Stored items
▼

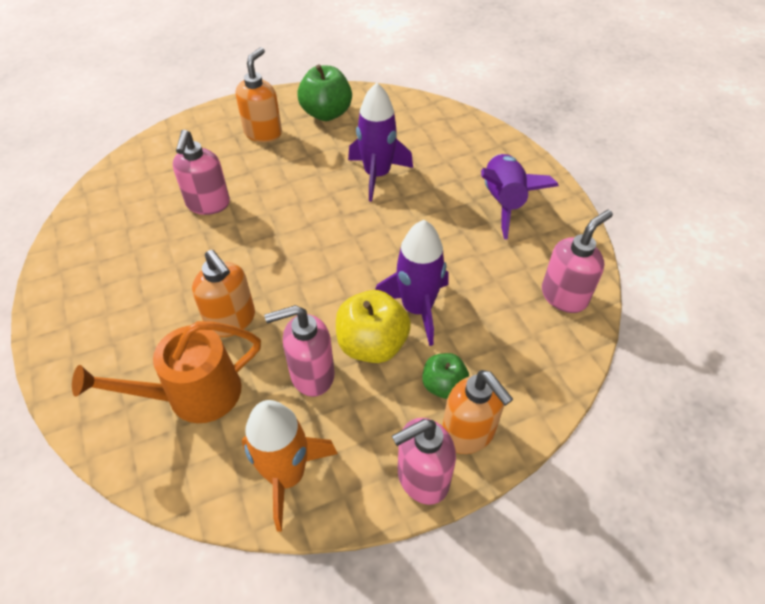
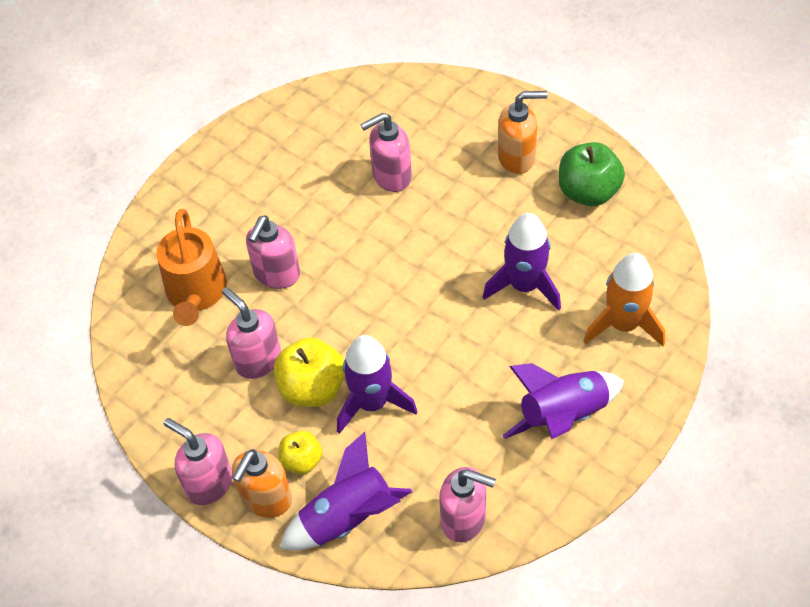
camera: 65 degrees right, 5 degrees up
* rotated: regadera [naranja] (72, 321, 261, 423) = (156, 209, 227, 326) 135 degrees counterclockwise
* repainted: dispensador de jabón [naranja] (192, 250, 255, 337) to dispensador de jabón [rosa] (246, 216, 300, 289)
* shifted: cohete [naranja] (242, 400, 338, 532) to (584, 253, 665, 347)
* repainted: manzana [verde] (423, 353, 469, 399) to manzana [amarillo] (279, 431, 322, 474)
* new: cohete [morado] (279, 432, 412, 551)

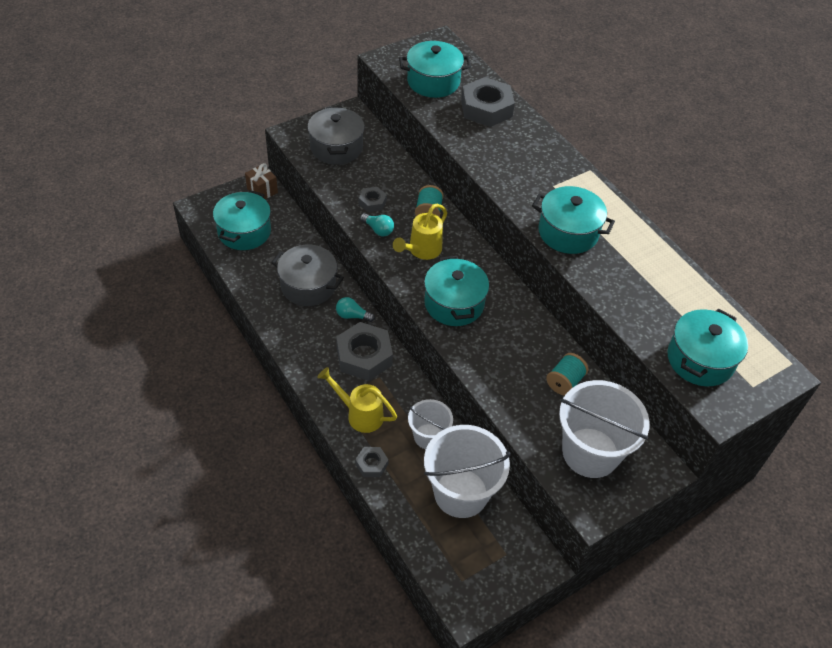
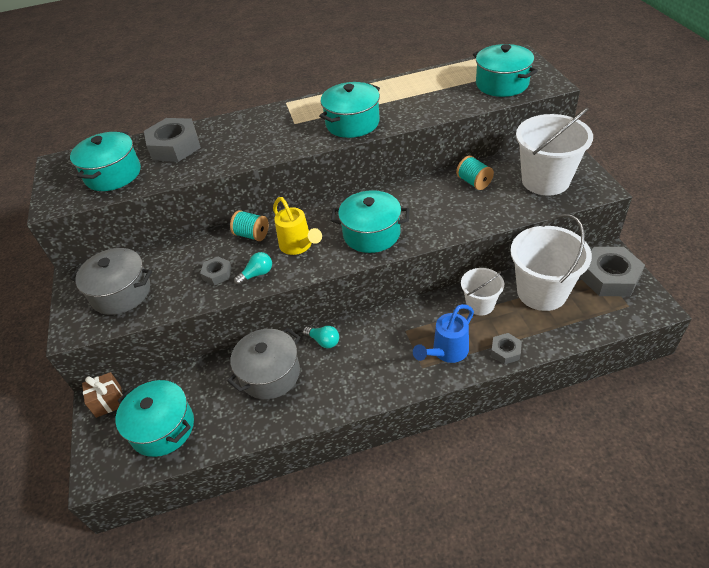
camera: 65 degrees left, 5 degrees down
* repainted: regadera [amarillo] (317, 367, 397, 433) to regadera [azul] (413, 304, 474, 363)
* rotated: bombilla [turquesa] (336, 297, 375, 322) = (303, 326, 339, 348) 90 degrees counterclockwise
* shifted: tuerca [gris] (336, 322, 393, 381) to (580, 247, 645, 296)

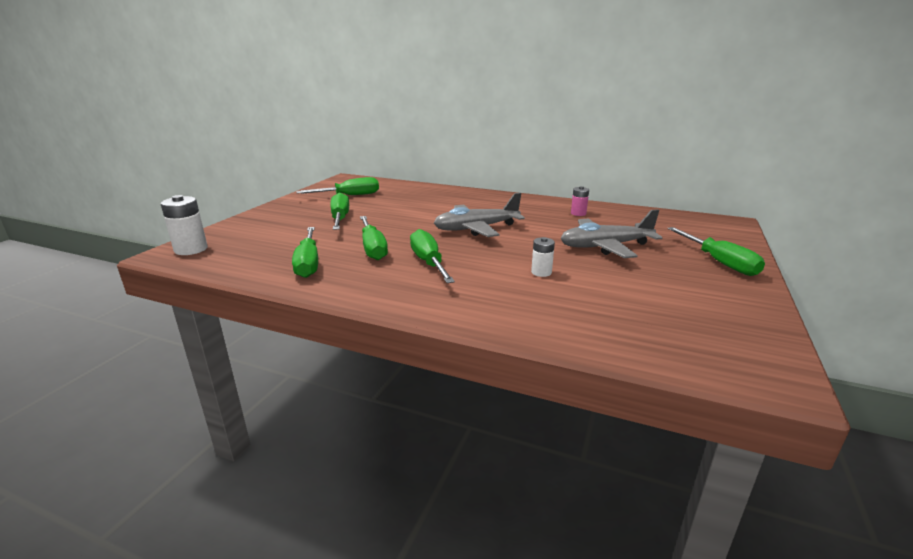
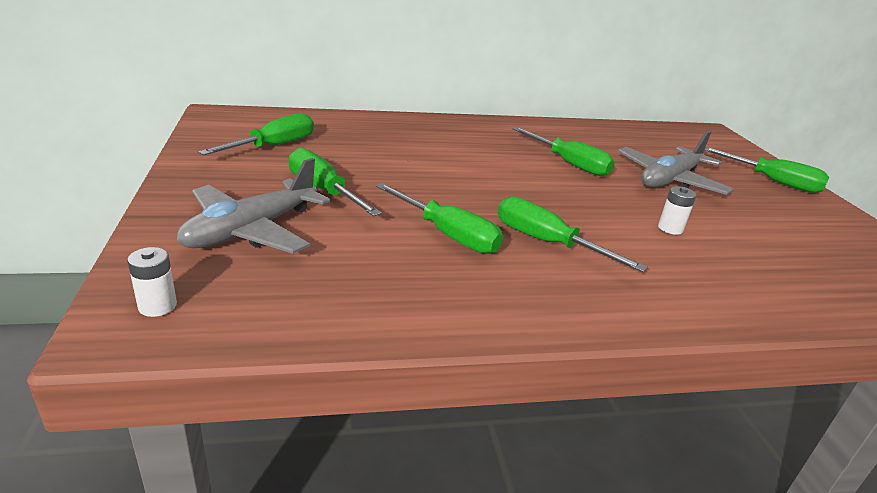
camera: 35 degrees left, 5 degrees up
* scaled: pila [blanco] (161, 195, 208, 255) = (127, 247, 177, 317) x0.60
* shifted: destornillador [verde] (292, 227, 318, 278) to (512, 127, 615, 176)
* shifted: avión [gris] (434, 193, 525, 237) to (177, 158, 330, 254)
* gone: pila [rosa] (571, 186, 589, 216)

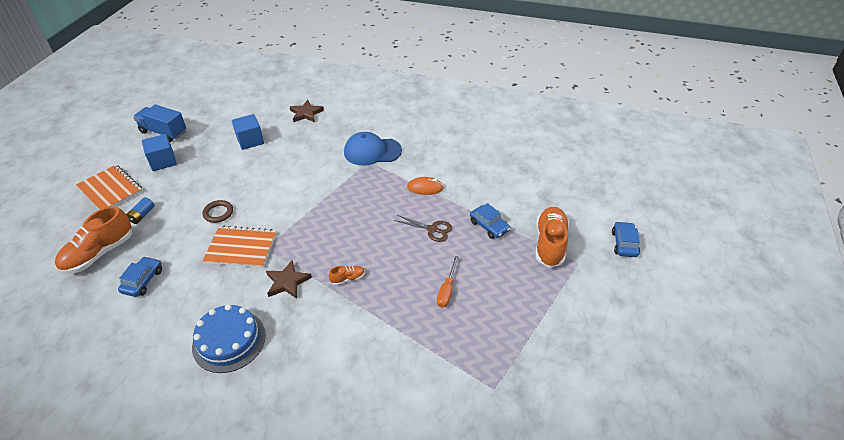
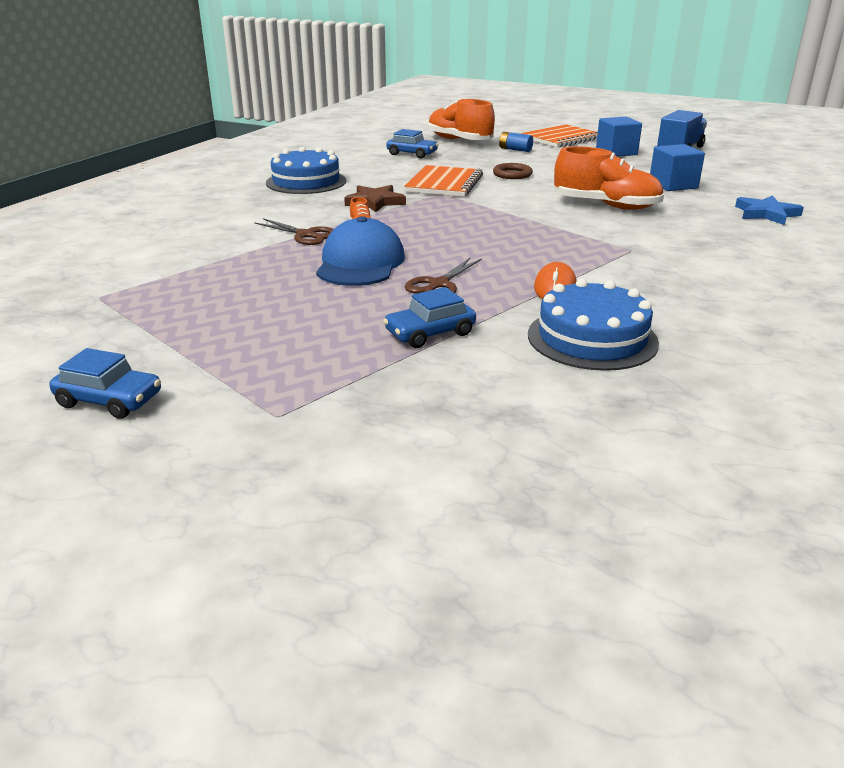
camera: 100 degrees right, 15 degrees down
* repainted: estrella [marrón] (290, 100, 324, 122) to estrella [azul] (735, 195, 804, 225)
* shifted: gorra [azul] (344, 132, 402, 166) to (316, 216, 405, 286)
* gone: destornillador [naranja] (437, 256, 459, 308)
* shifted: zapato [naranja] (535, 207, 569, 268) to (554, 146, 664, 210)
* shifted: coche [azul] (612, 221, 640, 257) to (49, 348, 161, 419)
* new: tijeras [marrón] (255, 218, 334, 245)
* new: tarta [azul] (528, 279, 659, 371)

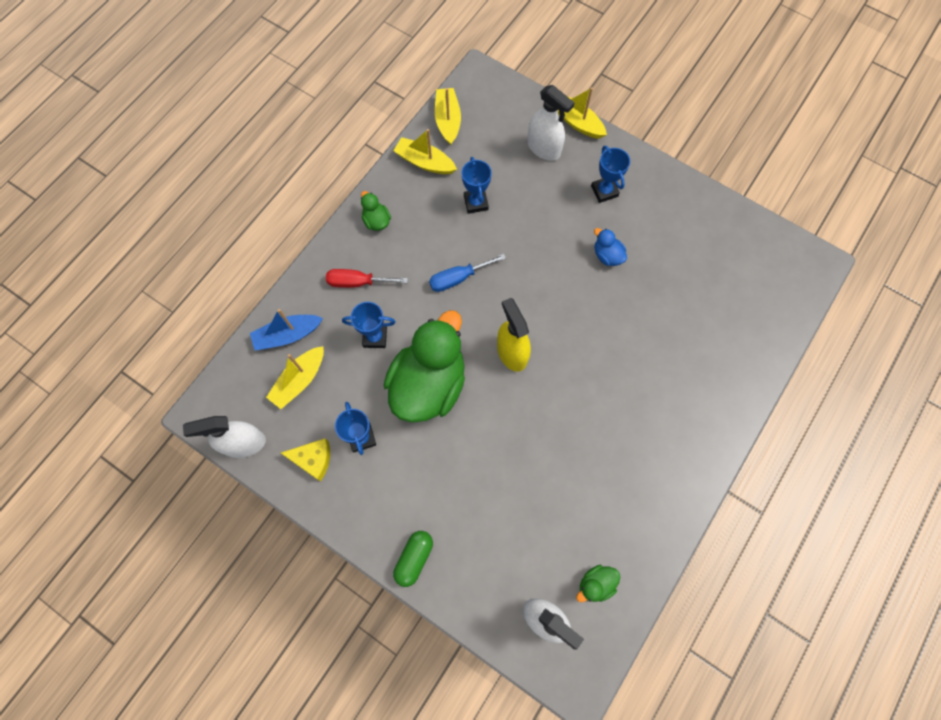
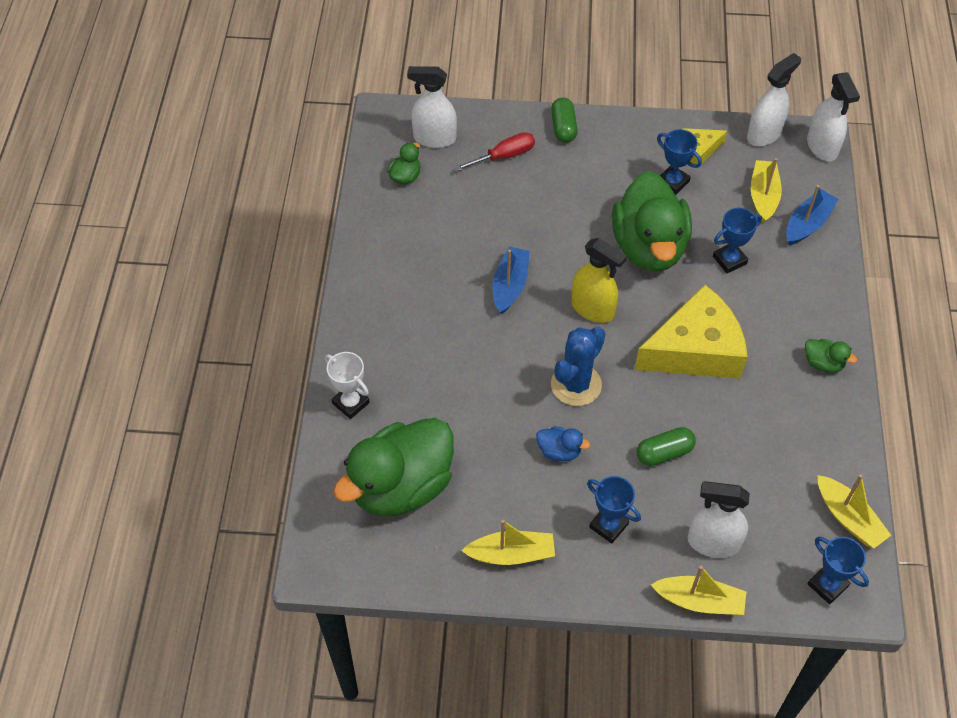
camera: 150 degrees right, 15 degrees down
* shifted: destornillador [rojo] (326, 269, 408, 288) to (455, 132, 535, 171)
* shifted: barco [amarillo] (393, 129, 457, 174) to (461, 520, 555, 565)
* swapped: destornillador [azul] (429, 254, 506, 292) to queso [amarillo] (635, 285, 747, 379)
* shifted: trofeo [azul] (461, 157, 492, 214) to (808, 537, 869, 604)
* new: trofeo [blanco] (325, 352, 370, 419)
* new: pato [verde] (333, 418, 454, 517)
* new: barco [azul] (493, 247, 530, 314)
* new: cactus [azul] (551, 327, 605, 406)
* new: cápsula [verde] (637, 427, 696, 466)
* new: pulverizador [blanco] (807, 72, 860, 161)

▲

What is being asked
In the data above, the stretch from the line with "279, 659, 371)" through the line with "285, 747, 379)" is to be returned exactly, minus any pictures.

Written response
* new: tarta [azul] (528, 279, 659, 371)

camera: 150 degrees right, 15 degrees down
* shifted: destornillador [rojo] (326, 269, 408, 288) to (455, 132, 535, 171)
* shifted: barco [amarillo] (393, 129, 457, 174) to (461, 520, 555, 565)
* swapped: destornillador [azul] (429, 254, 506, 292) to queso [amarillo] (635, 285, 747, 379)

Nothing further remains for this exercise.